What is required
What lines in the records below mention "VRAW"? List them all.

Exercise data
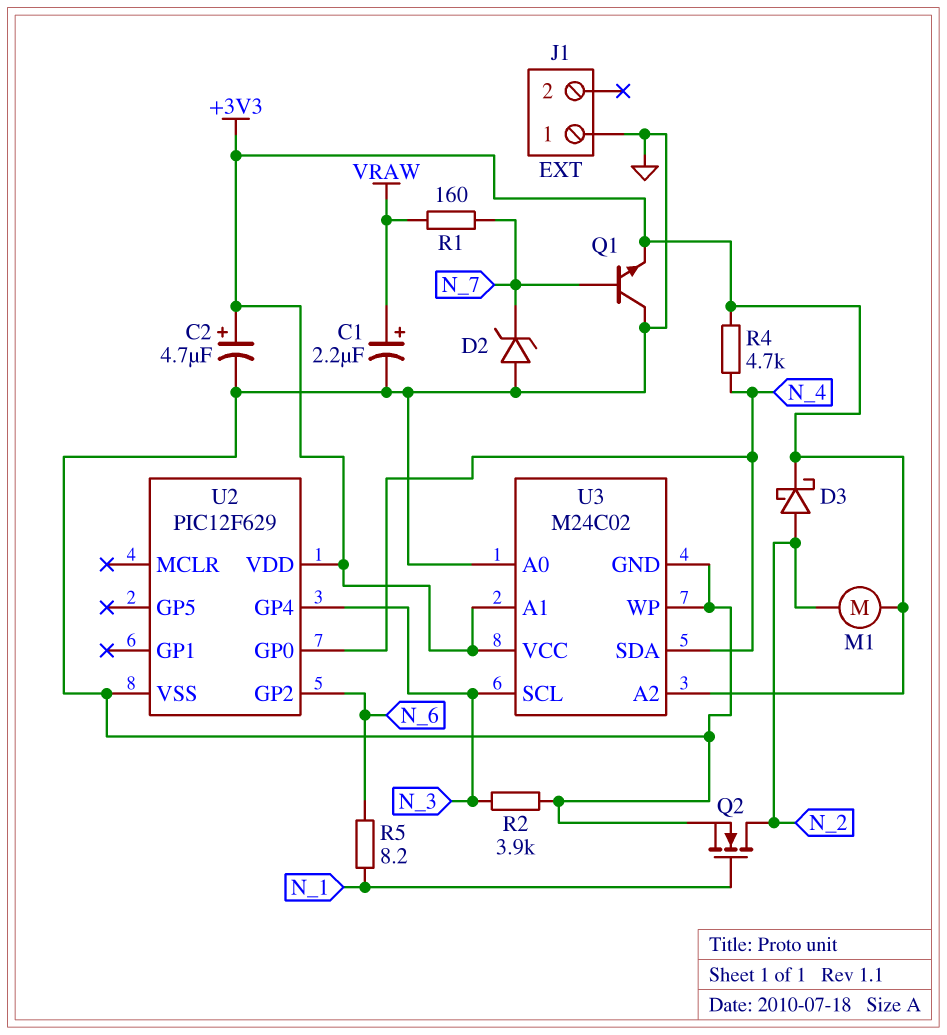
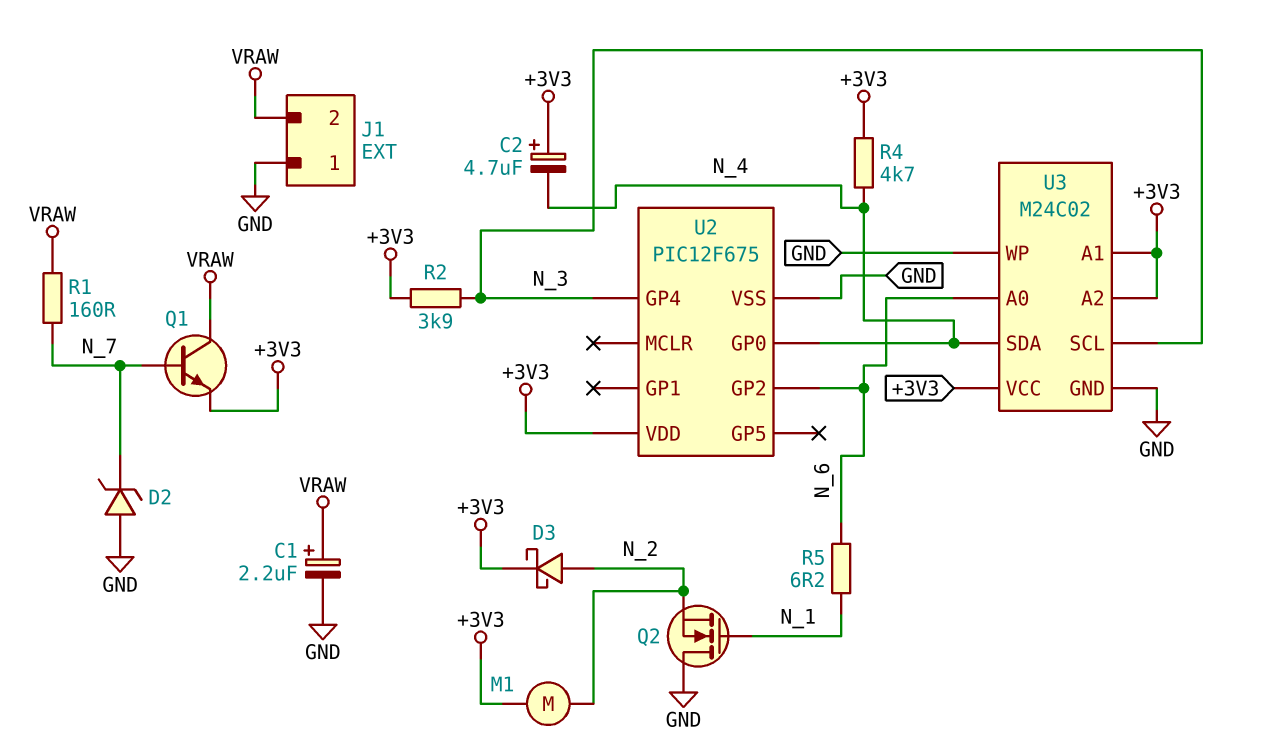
C2: 4.7uF (plus +3V3, minus GND) -> 4.7uF (plus +3V3, minus N_4)
J1 pin 2: none -> VRAW
Q1: NPN (B N_7, C GND, E +3V3) -> NPN (B N_7, C VRAW, E +3V3)
Q2: NMOS (G N_1, D N_2, S GND) -> NMOS (G N_1, D GND, S N_2)
R2: 3.9k (GND, N_3) -> 3.9k (+3V3, N_3)
R5: 8.2 (N_1, N_6) -> 6.2 (N_1, N_6)
U2: PIC12F629 -> PIC12F675
U3 pin A0: GND -> N_6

The completed task
J1 pin 2: none -> VRAW
Q1: NPN (B N_7, C GND, E +3V3) -> NPN (B N_7, C VRAW, E +3V3)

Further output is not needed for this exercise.